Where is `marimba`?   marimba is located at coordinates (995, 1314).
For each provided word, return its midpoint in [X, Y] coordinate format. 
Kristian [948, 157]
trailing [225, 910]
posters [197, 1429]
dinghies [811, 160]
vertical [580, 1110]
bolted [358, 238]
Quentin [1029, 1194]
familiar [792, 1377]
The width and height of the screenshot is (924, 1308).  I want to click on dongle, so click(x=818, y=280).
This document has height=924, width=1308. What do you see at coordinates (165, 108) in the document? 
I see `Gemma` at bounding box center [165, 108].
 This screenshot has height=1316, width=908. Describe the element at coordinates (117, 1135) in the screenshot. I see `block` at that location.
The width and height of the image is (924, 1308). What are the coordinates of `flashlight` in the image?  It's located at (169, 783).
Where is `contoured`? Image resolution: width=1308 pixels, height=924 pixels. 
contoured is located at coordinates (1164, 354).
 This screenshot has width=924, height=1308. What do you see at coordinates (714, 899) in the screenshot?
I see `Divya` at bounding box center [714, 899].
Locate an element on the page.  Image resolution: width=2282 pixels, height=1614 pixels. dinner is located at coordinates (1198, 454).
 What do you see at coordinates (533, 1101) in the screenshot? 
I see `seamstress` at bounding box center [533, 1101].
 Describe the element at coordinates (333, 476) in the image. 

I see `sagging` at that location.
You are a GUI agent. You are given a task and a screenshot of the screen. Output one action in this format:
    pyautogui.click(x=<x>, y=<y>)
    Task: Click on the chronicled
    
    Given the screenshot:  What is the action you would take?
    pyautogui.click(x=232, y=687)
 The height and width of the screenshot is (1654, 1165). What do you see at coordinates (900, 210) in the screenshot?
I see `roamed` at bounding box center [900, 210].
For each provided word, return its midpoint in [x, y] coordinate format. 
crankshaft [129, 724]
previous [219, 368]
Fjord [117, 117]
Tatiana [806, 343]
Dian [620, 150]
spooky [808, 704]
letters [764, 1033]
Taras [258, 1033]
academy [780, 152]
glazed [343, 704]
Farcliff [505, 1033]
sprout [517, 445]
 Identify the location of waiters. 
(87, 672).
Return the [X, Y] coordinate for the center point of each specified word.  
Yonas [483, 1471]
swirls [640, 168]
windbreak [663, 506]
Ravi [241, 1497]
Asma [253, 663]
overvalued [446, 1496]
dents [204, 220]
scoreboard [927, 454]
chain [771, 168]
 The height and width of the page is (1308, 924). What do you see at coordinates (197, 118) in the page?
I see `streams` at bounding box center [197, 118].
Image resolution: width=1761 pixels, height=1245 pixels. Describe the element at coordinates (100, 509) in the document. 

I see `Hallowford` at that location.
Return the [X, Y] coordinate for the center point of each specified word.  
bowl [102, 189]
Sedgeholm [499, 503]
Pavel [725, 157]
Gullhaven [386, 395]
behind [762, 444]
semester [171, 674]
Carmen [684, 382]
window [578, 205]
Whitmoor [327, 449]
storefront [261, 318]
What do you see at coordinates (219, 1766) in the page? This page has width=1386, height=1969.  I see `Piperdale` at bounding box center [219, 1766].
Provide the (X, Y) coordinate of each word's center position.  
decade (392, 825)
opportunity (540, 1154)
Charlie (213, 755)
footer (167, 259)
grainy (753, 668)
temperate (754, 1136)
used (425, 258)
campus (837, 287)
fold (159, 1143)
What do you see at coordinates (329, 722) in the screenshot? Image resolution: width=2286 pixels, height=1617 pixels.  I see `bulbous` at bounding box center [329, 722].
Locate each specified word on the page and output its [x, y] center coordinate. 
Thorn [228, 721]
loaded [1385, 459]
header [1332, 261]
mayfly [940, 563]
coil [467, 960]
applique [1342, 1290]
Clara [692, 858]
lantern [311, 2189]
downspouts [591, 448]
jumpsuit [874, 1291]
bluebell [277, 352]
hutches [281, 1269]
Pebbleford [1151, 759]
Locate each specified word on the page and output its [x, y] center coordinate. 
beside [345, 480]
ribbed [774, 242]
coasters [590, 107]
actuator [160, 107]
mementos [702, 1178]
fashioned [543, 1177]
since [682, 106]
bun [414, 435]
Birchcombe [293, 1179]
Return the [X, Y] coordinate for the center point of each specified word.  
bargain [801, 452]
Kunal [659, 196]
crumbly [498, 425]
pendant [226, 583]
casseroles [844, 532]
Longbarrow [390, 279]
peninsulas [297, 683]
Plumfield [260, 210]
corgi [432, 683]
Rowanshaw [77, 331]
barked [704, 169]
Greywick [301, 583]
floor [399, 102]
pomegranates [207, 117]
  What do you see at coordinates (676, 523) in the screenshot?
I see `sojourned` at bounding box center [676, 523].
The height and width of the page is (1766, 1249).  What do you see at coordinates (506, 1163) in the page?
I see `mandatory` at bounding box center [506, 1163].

+ + + +

■ **What to work on**
Display every line of the items above that contains the string "document".

■ **Answer for this exercise**
This document has height=924, width=1308. What do you see at coordinates (165, 108) in the document? 
Image resolution: width=1761 pixels, height=1245 pixels. Describe the element at coordinates (100, 509) in the document. 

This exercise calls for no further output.